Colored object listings
_ _ _

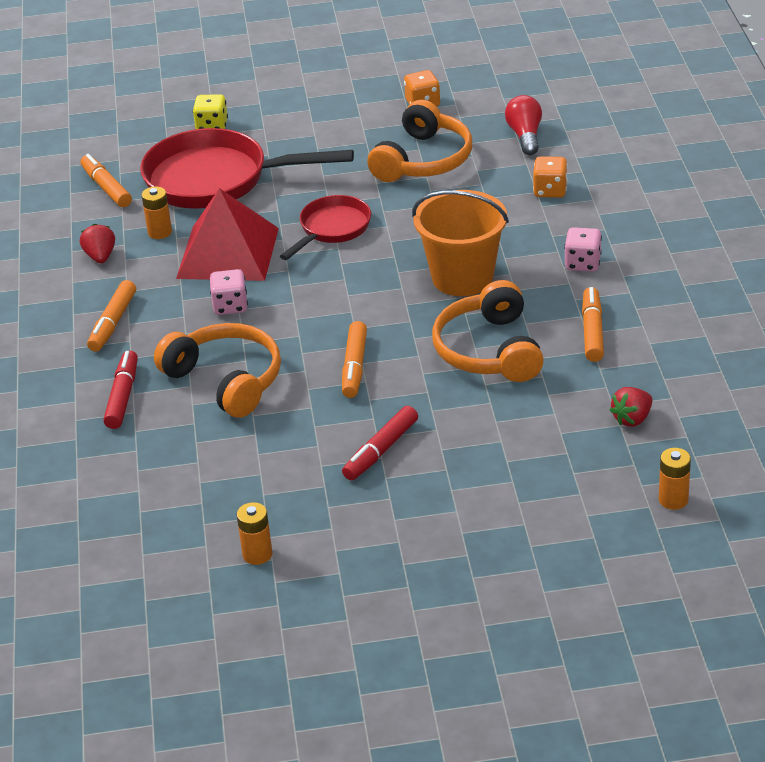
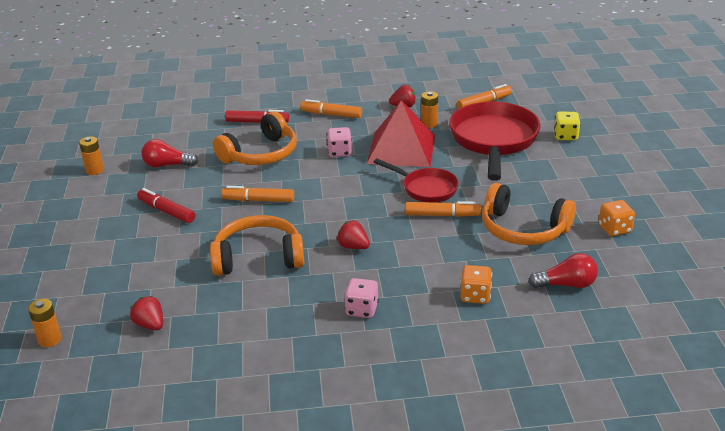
camera: 90 degrees right, 5 degrees down
(249, 473) = (167, 165): none -> red light bulb
(462, 277) = (353, 247): orange bucket -> red strawberry
(592, 331) = (266, 310): orange marker -> orange marker (442, 215)

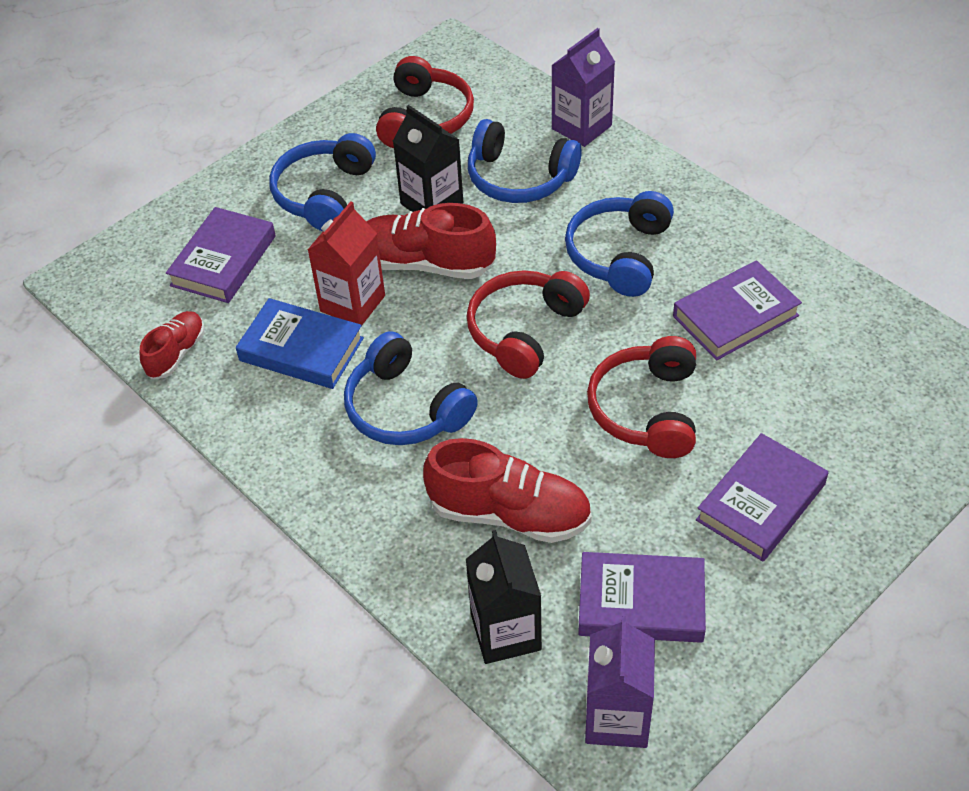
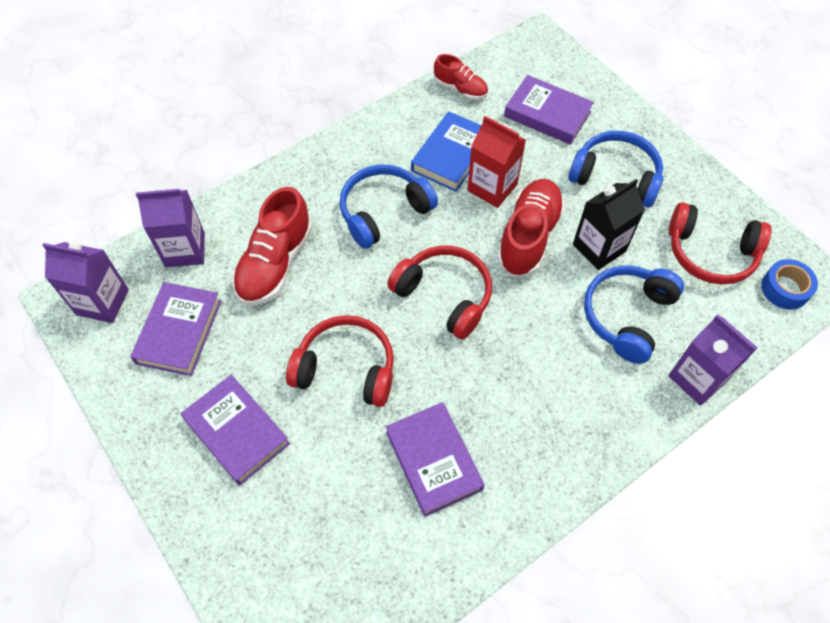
camera: 95 degrees right, 10 degrees up
(461, 68) = (785, 289): none -> blue tape
(506, 632) = (185, 250): black carton -> purple carton
(619, 254) = (522, 380): blue headphones -> none

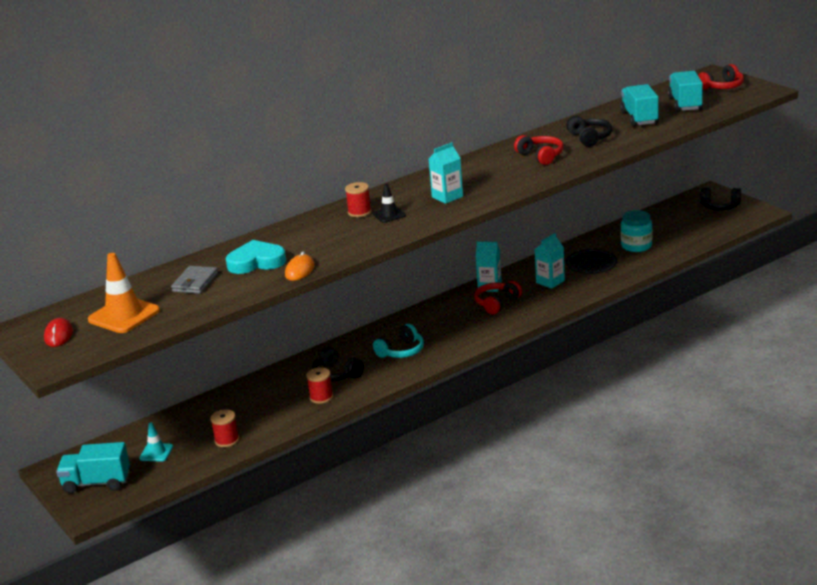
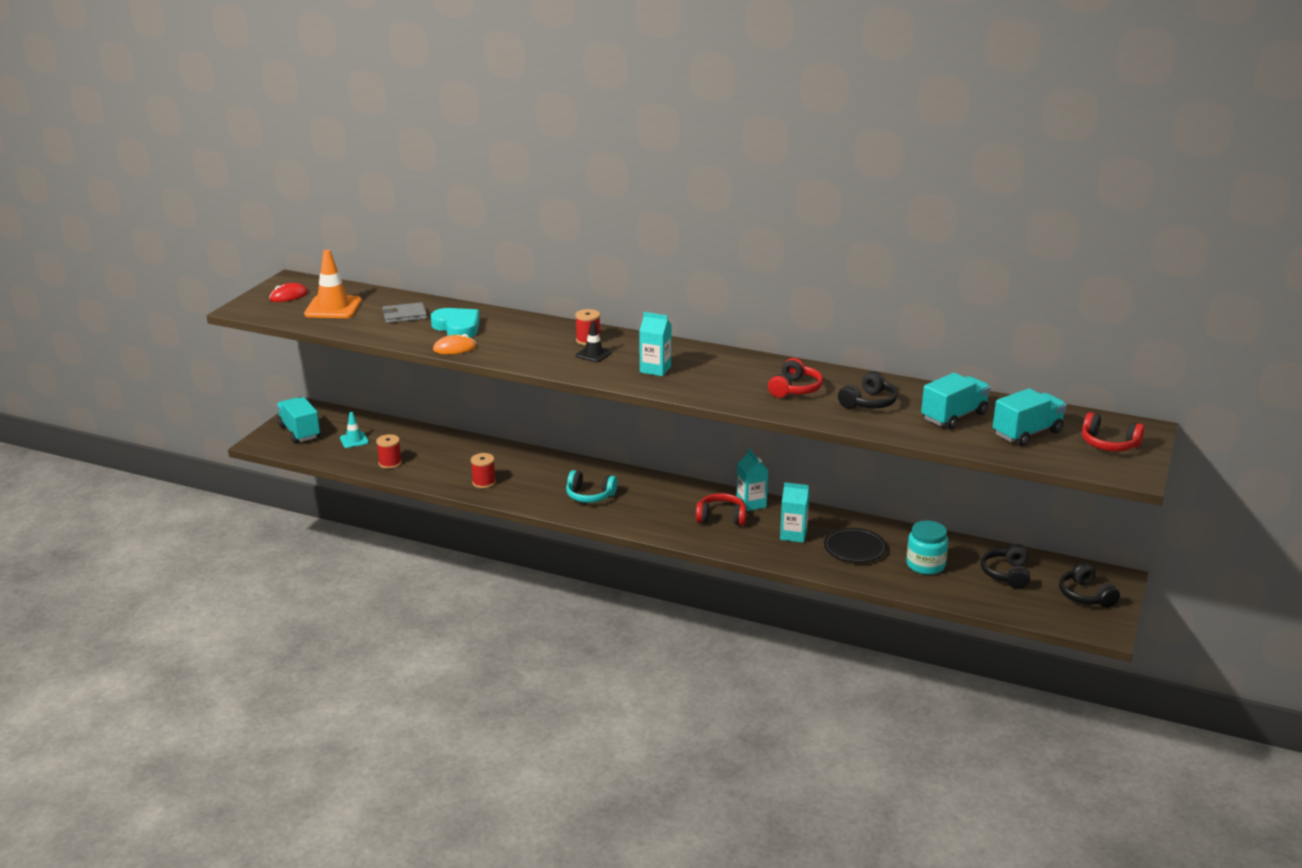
camera: 55 degrees right, 0 degrees up
(336, 374) = (526, 477): black headphones -> black headphones (1007, 574)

_ _ _

Pictures should be skipped, and the records retyped word for word.

### ANSWER BELOW
camera: 90 degrees right, 5 degrees down
(249, 473) = (167, 165): none -> red light bulb
(462, 277) = (353, 247): orange bucket -> red strawberry
(592, 331) = (266, 310): orange marker -> orange marker (442, 215)

camera: 95 degrees right, 10 degrees up
(461, 68) = (785, 289): none -> blue tape
(506, 632) = (185, 250): black carton -> purple carton
(619, 254) = (522, 380): blue headphones -> none

camera: 55 degrees right, 0 degrees up
(336, 374) = (526, 477): black headphones -> black headphones (1007, 574)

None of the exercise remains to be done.